■ **ABOUT THIS EXERCISE**
Which lines of the data contain the string "objects"? Copy every one of them.
───── ENTRIES PROVIDED
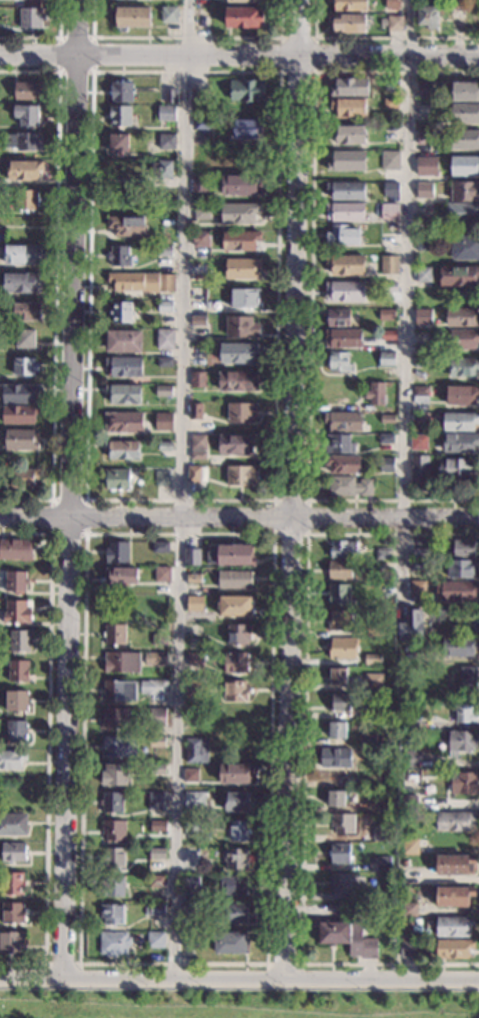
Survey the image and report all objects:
building: (244, 1)
building: (426, 2)
building: (392, 4)
building: (348, 5)
building: (455, 13)
building: (168, 16)
building: (131, 18)
building: (242, 18)
building: (426, 18)
building: (30, 19)
building: (348, 24)
building: (394, 24)
road: (49, 37)
road: (188, 37)
road: (378, 37)
road: (239, 53)
road: (91, 72)
road: (314, 72)
building: (392, 85)
building: (350, 88)
building: (423, 91)
building: (247, 92)
building: (464, 92)
building: (28, 93)
building: (120, 93)
building: (199, 94)
building: (169, 97)
building: (391, 103)
building: (349, 108)
building: (423, 112)
building: (165, 114)
building: (464, 114)
building: (26, 116)
building: (119, 118)
building: (202, 125)
building: (245, 130)
building: (390, 133)
building: (348, 134)
building: (423, 138)
building: (465, 140)
building: (24, 142)
building: (167, 143)
building: (118, 145)
building: (390, 159)
building: (347, 161)
building: (208, 165)
building: (464, 166)
building: (426, 167)
building: (161, 170)
building: (23, 171)
building: (198, 186)
building: (241, 187)
building: (424, 189)
building: (390, 190)
building: (347, 191)
building: (463, 191)
building: (26, 201)
building: (345, 212)
building: (389, 212)
building: (424, 212)
building: (202, 213)
building: (461, 213)
building: (238, 215)
building: (166, 224)
building: (125, 227)
building: (343, 236)
building: (387, 239)
building: (201, 240)
building: (240, 241)
building: (423, 244)
building: (464, 248)
building: (164, 253)
building: (22, 256)
building: (118, 257)
building: (347, 265)
building: (389, 265)
building: (242, 269)
building: (423, 275)
building: (458, 275)
building: (141, 282)
building: (19, 283)
road: (54, 283)
building: (389, 288)
road: (310, 289)
building: (345, 292)
building: (246, 300)
road: (407, 303)
building: (207, 306)
building: (165, 308)
building: (153, 310)
building: (23, 313)
building: (121, 313)
building: (386, 316)
building: (422, 317)
building: (338, 318)
building: (461, 318)
building: (197, 322)
building: (241, 329)
building: (388, 336)
building: (343, 339)
building: (463, 339)
building: (24, 340)
building: (164, 341)
building: (123, 342)
building: (237, 355)
building: (386, 360)
building: (420, 362)
building: (338, 363)
building: (164, 364)
building: (24, 367)
building: (463, 367)
building: (124, 368)
building: (197, 381)
building: (238, 381)
building: (162, 392)
building: (18, 394)
building: (375, 394)
building: (422, 395)
building: (460, 395)
building: (124, 396)
building: (195, 413)
building: (241, 414)
building: (18, 416)
building: (387, 420)
building: (343, 422)
building: (459, 422)
building: (163, 423)
building: (123, 424)
building: (386, 440)
building: (21, 441)
building: (199, 442)
building: (460, 442)
building: (339, 443)
building: (418, 443)
building: (236, 445)
building: (165, 446)
building: (121, 451)
building: (197, 457)
building: (344, 465)
building: (386, 465)
building: (419, 470)
building: (457, 470)
building: (195, 475)
building: (242, 478)
building: (22, 479)
building: (117, 480)
building: (162, 480)
building: (350, 485)
road: (182, 489)
road: (296, 489)
road: (76, 490)
road: (86, 500)
road: (86, 500)
road: (239, 519)
road: (306, 533)
building: (159, 547)
building: (15, 550)
building: (463, 550)
building: (343, 551)
building: (116, 553)
building: (383, 554)
building: (420, 554)
building: (191, 556)
building: (232, 556)
building: (417, 566)
building: (462, 569)
building: (338, 571)
building: (163, 574)
building: (120, 576)
building: (192, 578)
building: (233, 580)
building: (389, 580)
building: (16, 582)
building: (417, 589)
building: (458, 592)
building: (338, 595)
building: (191, 604)
building: (234, 605)
building: (17, 613)
building: (340, 622)
building: (410, 628)
building: (373, 632)
building: (112, 635)
building: (238, 635)
building: (159, 640)
building: (19, 641)
building: (458, 647)
building: (342, 649)
building: (410, 654)
building: (154, 658)
building: (193, 658)
building: (371, 661)
building: (121, 662)
building: (235, 663)
building: (18, 671)
building: (337, 676)
building: (468, 680)
building: (373, 682)
building: (190, 690)
building: (119, 691)
building: (234, 691)
building: (17, 702)
building: (155, 702)
building: (339, 704)
building: (461, 713)
building: (367, 714)
building: (190, 716)
building: (234, 718)
building: (114, 719)
building: (407, 722)
building: (16, 731)
building: (335, 731)
building: (367, 740)
building: (156, 742)
building: (462, 742)
road: (48, 745)
building: (121, 745)
building: (195, 751)
road: (303, 751)
building: (335, 758)
building: (390, 758)
building: (409, 758)
building: (12, 759)
building: (155, 769)
building: (114, 774)
building: (234, 774)
building: (190, 775)
building: (463, 784)
building: (434, 788)
building: (156, 800)
building: (193, 800)
building: (237, 801)
building: (337, 801)
building: (111, 802)
building: (409, 805)
building: (455, 822)
building: (13, 825)
building: (191, 825)
building: (342, 825)
building: (157, 826)
building: (113, 830)
building: (238, 831)
building: (382, 835)
building: (409, 848)
building: (14, 853)
building: (156, 853)
building: (192, 853)
building: (339, 854)
building: (112, 857)
building: (234, 858)
building: (403, 864)
building: (383, 865)
building: (454, 865)
building: (155, 882)
building: (187, 883)
building: (338, 883)
building: (13, 884)
building: (233, 885)
building: (111, 887)
building: (383, 897)
building: (453, 897)
building: (188, 908)
building: (152, 910)
building: (408, 911)
building: (13, 913)
building: (111, 913)
building: (230, 914)
building: (453, 929)
building: (398, 935)
building: (346, 938)
building: (155, 940)
building: (190, 940)
building: (11, 943)
building: (230, 943)
building: (113, 944)
building: (409, 950)
building: (454, 950)
road: (80, 964)
road: (62, 965)
road: (283, 965)
road: (239, 978)
park: (236, 1001)

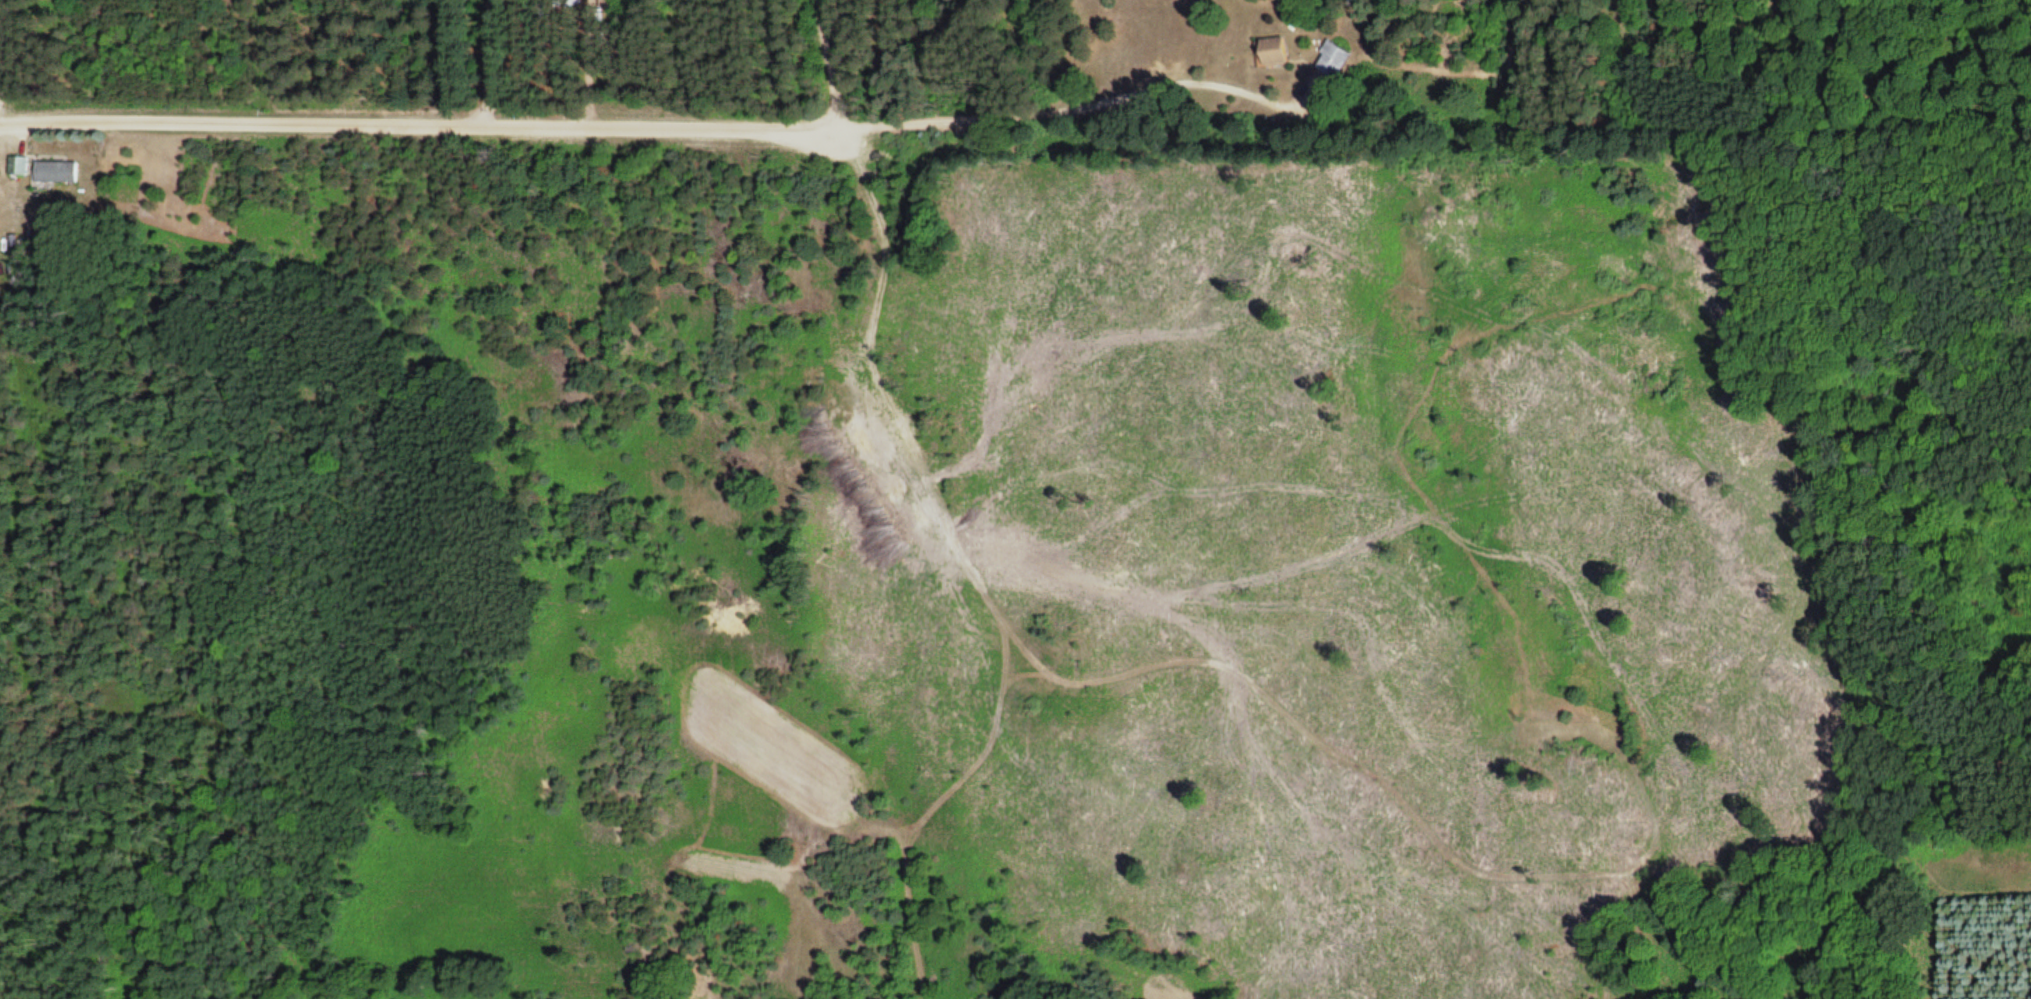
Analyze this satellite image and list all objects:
building: (609, 2)
road: (2, 39)
building: (1330, 59)
road: (487, 61)
road: (1085, 106)
road: (417, 123)
building: (17, 166)
building: (55, 172)

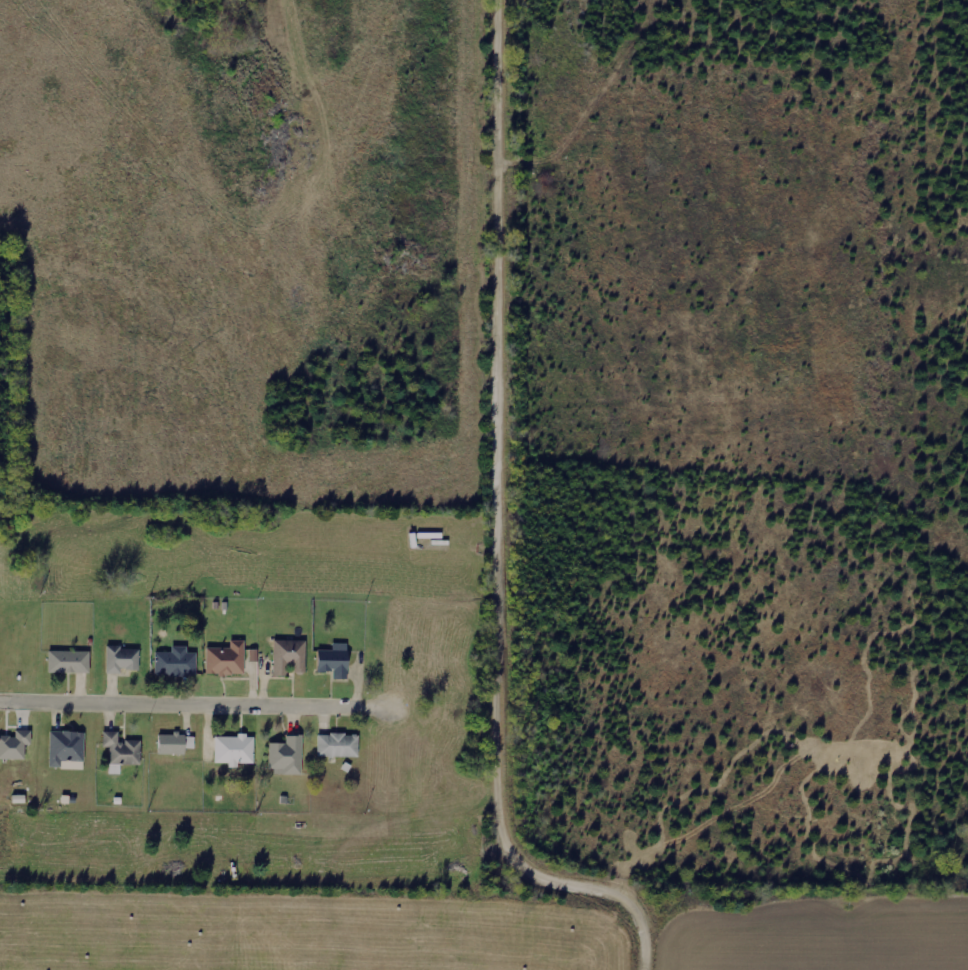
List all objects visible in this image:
road: (500, 521)
building: (289, 656)
building: (122, 659)
building: (226, 659)
building: (334, 661)
building: (69, 662)
building: (176, 662)
road: (178, 701)
building: (175, 743)
building: (15, 745)
building: (338, 745)
building: (66, 747)
building: (234, 750)
building: (122, 751)
building: (288, 755)

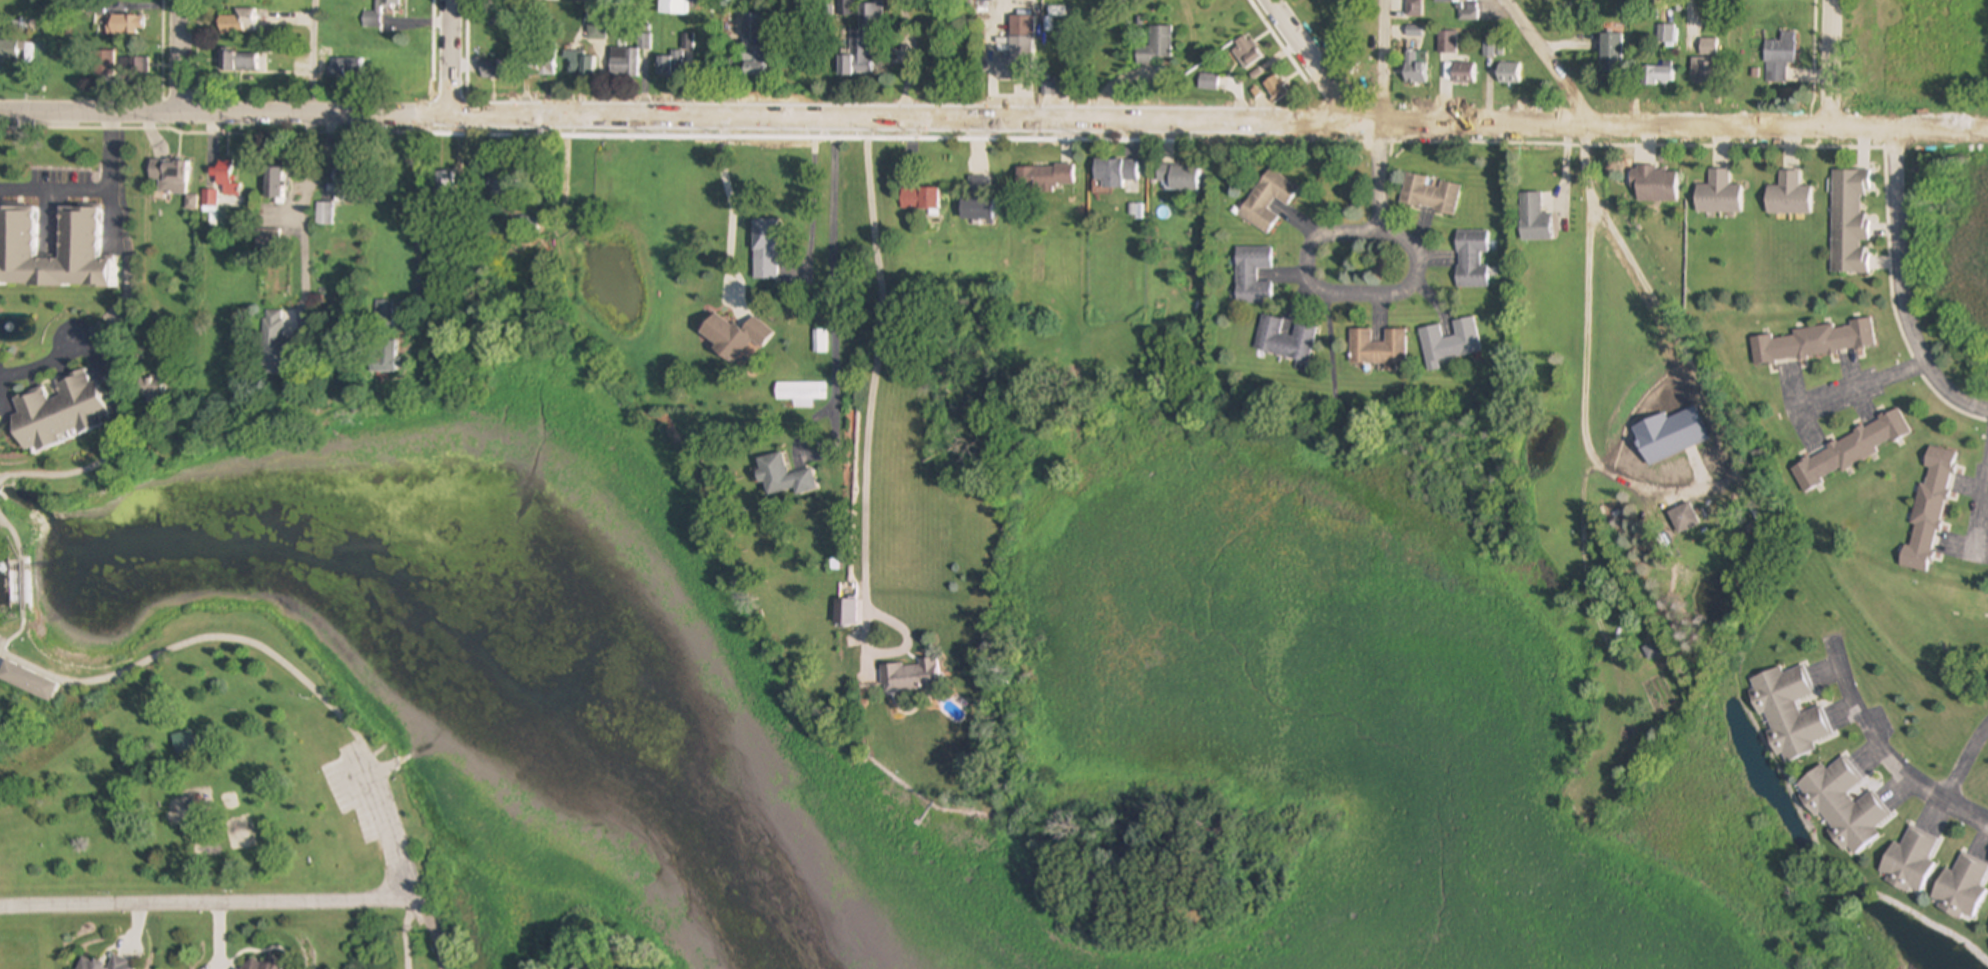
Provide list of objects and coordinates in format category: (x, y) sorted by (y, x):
building: (541, 0)
building: (582, 0)
building: (1444, 2)
building: (673, 8)
building: (1413, 8)
building: (377, 14)
road: (1687, 17)
building: (237, 24)
building: (124, 26)
building: (596, 29)
building: (1665, 36)
building: (645, 43)
building: (1447, 44)
building: (861, 45)
building: (755, 47)
building: (1155, 47)
building: (8, 50)
building: (1017, 51)
building: (1246, 54)
road: (165, 55)
road: (180, 55)
building: (1611, 56)
road: (314, 57)
road: (450, 57)
building: (680, 58)
building: (1778, 59)
road: (1311, 61)
building: (236, 62)
road: (1381, 62)
road: (1551, 62)
building: (103, 63)
railway: (1523, 63)
building: (623, 64)
road: (1831, 64)
building: (541, 65)
building: (580, 65)
building: (1412, 69)
building: (495, 71)
building: (1702, 73)
building: (1464, 75)
building: (1509, 75)
building: (1657, 77)
building: (1209, 84)
building: (1276, 89)
road: (994, 119)
road: (157, 129)
building: (1116, 174)
building: (161, 177)
building: (1043, 177)
building: (1177, 177)
road: (1381, 177)
building: (224, 178)
building: (444, 181)
building: (329, 182)
building: (272, 183)
building: (1655, 185)
road: (95, 195)
building: (1429, 195)
building: (1717, 195)
building: (1788, 196)
road: (811, 197)
building: (919, 199)
building: (977, 199)
building: (209, 200)
building: (1267, 201)
road: (416, 206)
road: (734, 210)
building: (323, 214)
building: (1533, 218)
building: (1848, 222)
building: (77, 233)
building: (266, 238)
building: (764, 249)
park: (615, 254)
building: (1470, 259)
building: (1251, 275)
road: (1312, 279)
road: (832, 282)
road: (1900, 289)
building: (382, 313)
building: (734, 338)
building: (1284, 340)
building: (272, 342)
building: (819, 342)
building: (1449, 343)
building: (1812, 343)
road: (101, 349)
building: (1378, 349)
building: (383, 358)
road: (41, 367)
road: (1691, 370)
road: (870, 387)
road: (1861, 387)
building: (800, 393)
building: (56, 412)
road: (1585, 433)
building: (1850, 450)
building: (783, 476)
building: (1928, 511)
building: (1683, 518)
road: (1983, 519)
road: (15, 536)
road: (23, 590)
road: (287, 667)
building: (910, 677)
building: (27, 681)
building: (1789, 713)
building: (185, 744)
road: (1879, 755)
road: (1966, 762)
park: (212, 777)
building: (1842, 806)
building: (1908, 861)
building: (1961, 888)
road: (243, 904)
building: (1987, 932)
building: (115, 961)
building: (261, 963)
──────────
■ **RESPONSE BOX**
Survey the image and report all objects:
Analyze this satellite image and list all objects:
List all objects visible in this image:
Provide list of objects and coordinates in format category: (x, y) sorted by (y, x):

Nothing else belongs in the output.